> **WHAT TO WORK ON**: Begin at the line containing "camera: 55 degrees right, 20 degrees down" in the entries below and end at the line containing "(558, 232) = (707, 414): black donut -> none"; transcribe that range exactly and nothing outside it.

> **EXERCISE DATA**:
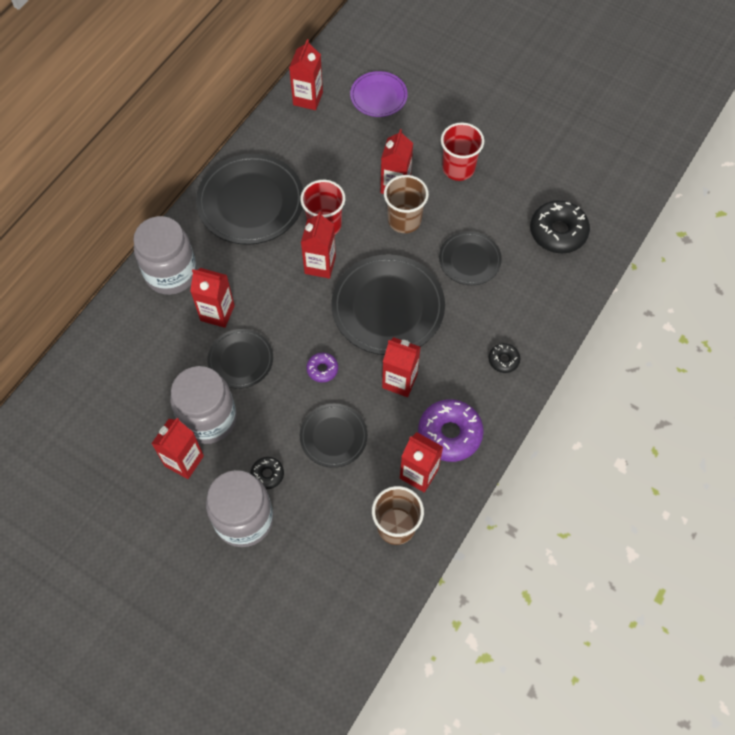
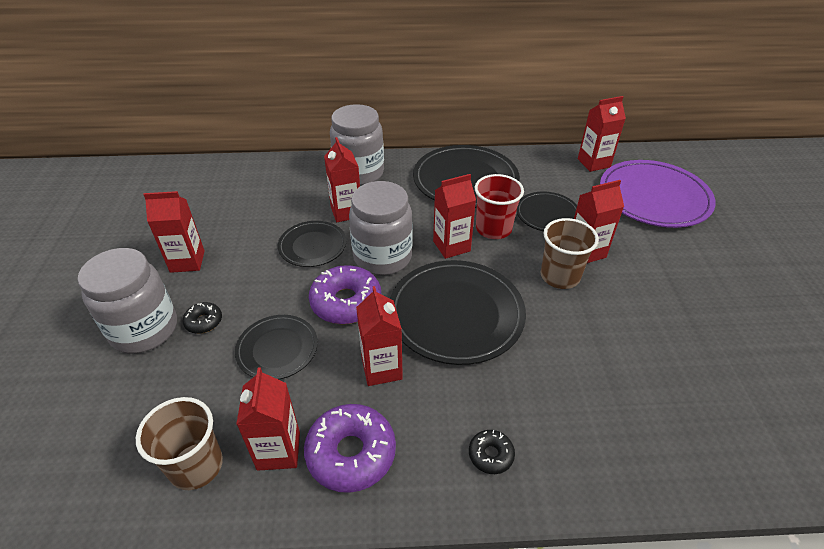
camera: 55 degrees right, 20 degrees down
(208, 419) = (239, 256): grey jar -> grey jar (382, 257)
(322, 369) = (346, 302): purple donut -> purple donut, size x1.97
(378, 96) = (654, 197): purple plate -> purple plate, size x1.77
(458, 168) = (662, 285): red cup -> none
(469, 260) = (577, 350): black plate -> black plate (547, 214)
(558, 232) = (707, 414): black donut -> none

==

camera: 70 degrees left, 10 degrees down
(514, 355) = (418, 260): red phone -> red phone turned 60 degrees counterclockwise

==

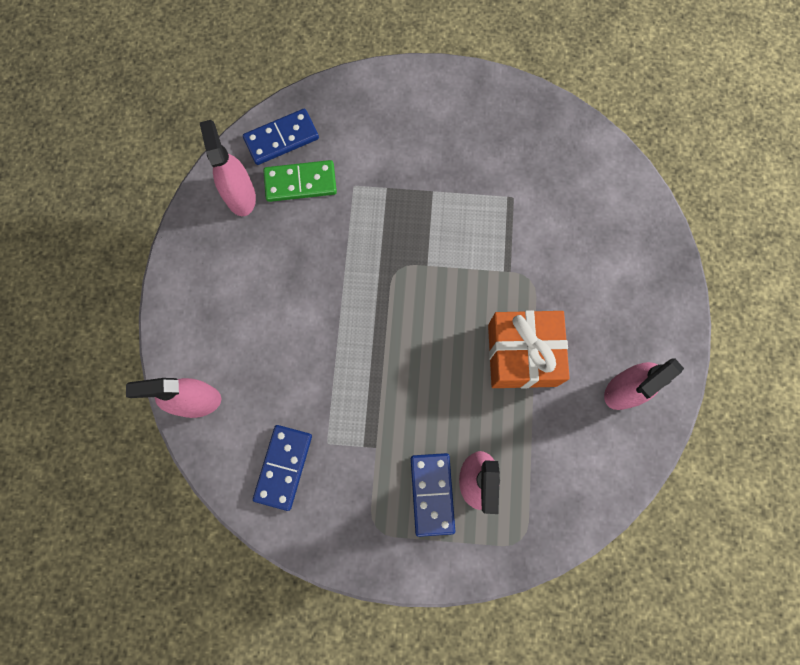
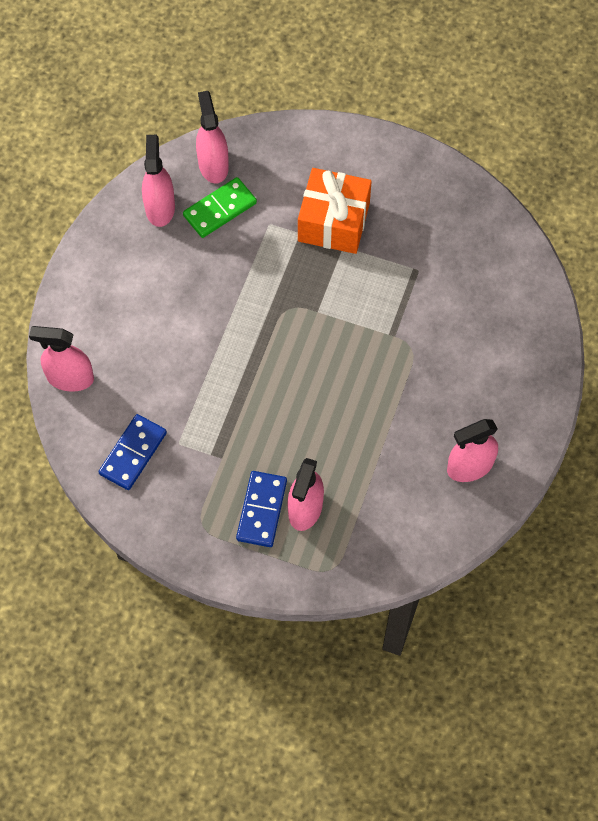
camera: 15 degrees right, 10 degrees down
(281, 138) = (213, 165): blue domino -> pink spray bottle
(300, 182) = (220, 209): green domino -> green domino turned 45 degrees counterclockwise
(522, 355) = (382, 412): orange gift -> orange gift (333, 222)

> **EXPECTED ANSWER**:
camera: 55 degrees right, 20 degrees down
(208, 419) = (239, 256): grey jar -> grey jar (382, 257)
(322, 369) = (346, 302): purple donut -> purple donut, size x1.97
(378, 96) = (654, 197): purple plate -> purple plate, size x1.77
(458, 168) = (662, 285): red cup -> none
(469, 260) = (577, 350): black plate -> black plate (547, 214)
(558, 232) = (707, 414): black donut -> none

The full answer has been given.